** Dataset excerpts **
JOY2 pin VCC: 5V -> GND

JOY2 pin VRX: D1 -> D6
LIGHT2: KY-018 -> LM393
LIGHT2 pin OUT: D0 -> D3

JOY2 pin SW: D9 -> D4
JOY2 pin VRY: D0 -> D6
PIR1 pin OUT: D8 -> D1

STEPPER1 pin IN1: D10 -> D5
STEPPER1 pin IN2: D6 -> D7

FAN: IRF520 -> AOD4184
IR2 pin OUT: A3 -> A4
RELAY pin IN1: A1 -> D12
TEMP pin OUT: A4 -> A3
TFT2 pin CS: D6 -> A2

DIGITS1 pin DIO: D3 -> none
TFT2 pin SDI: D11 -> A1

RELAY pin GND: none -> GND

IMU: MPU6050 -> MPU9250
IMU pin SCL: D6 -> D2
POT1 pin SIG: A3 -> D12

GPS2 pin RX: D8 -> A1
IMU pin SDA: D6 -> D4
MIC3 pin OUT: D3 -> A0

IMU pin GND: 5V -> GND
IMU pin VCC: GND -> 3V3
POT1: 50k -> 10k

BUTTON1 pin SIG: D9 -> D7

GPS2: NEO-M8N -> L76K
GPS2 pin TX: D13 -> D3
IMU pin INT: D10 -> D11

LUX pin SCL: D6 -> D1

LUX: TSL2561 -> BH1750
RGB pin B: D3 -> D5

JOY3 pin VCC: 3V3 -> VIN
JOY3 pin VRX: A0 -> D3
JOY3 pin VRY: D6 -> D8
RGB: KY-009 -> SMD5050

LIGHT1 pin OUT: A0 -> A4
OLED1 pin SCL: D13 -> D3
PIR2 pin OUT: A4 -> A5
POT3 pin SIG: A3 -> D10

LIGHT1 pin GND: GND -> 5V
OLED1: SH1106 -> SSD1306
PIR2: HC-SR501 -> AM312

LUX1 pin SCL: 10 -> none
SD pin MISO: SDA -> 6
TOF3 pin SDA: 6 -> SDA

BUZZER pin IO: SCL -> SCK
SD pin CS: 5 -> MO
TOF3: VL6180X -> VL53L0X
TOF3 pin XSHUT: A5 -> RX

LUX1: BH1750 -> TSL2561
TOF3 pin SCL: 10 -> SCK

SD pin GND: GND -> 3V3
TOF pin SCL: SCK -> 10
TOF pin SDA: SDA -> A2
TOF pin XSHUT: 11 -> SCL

** Required action **
Each line of the data must be copied exactly as it appears.

** Solution for this problem **
JOY2 pin VCC: 5V -> GND

JOY2 pin VRX: D1 -> D6
LIGHT2: KY-018 -> LM393
LIGHT2 pin OUT: D0 -> D3

JOY2 pin SW: D9 -> D4
JOY2 pin VRY: D0 -> D6
PIR1 pin OUT: D8 -> D1

STEPPER1 pin IN1: D10 -> D5
STEPPER1 pin IN2: D6 -> D7

FAN: IRF520 -> AOD4184
IR2 pin OUT: A3 -> A4
RELAY pin IN1: A1 -> D12
TEMP pin OUT: A4 -> A3
TFT2 pin CS: D6 -> A2

DIGITS1 pin DIO: D3 -> none
TFT2 pin SDI: D11 -> A1

RELAY pin GND: none -> GND

IMU: MPU6050 -> MPU9250
IMU pin SCL: D6 -> D2
POT1 pin SIG: A3 -> D12

GPS2 pin RX: D8 -> A1
IMU pin SDA: D6 -> D4
MIC3 pin OUT: D3 -> A0

IMU pin GND: 5V -> GND
IMU pin VCC: GND -> 3V3
POT1: 50k -> 10k

BUTTON1 pin SIG: D9 -> D7

GPS2: NEO-M8N -> L76K
GPS2 pin TX: D13 -> D3
IMU pin INT: D10 -> D11

LUX pin SCL: D6 -> D1

LUX: TSL2561 -> BH1750
RGB pin B: D3 -> D5

JOY3 pin VCC: 3V3 -> VIN
JOY3 pin VRX: A0 -> D3
JOY3 pin VRY: D6 -> D8
RGB: KY-009 -> SMD5050

LIGHT1 pin OUT: A0 -> A4
OLED1 pin SCL: D13 -> D3
PIR2 pin OUT: A4 -> A5
POT3 pin SIG: A3 -> D10

LIGHT1 pin GND: GND -> 5V
OLED1: SH1106 -> SSD1306
PIR2: HC-SR501 -> AM312

LUX1 pin SCL: 10 -> none
SD pin MISO: SDA -> 6
TOF3 pin SDA: 6 -> SDA

BUZZER pin IO: SCL -> SCK
SD pin CS: 5 -> MO
TOF3: VL6180X -> VL53L0X
TOF3 pin XSHUT: A5 -> RX

LUX1: BH1750 -> TSL2561
TOF3 pin SCL: 10 -> SCK

SD pin GND: GND -> 3V3
TOF pin SCL: SCK -> 10
TOF pin SDA: SDA -> A2
TOF pin XSHUT: 11 -> SCL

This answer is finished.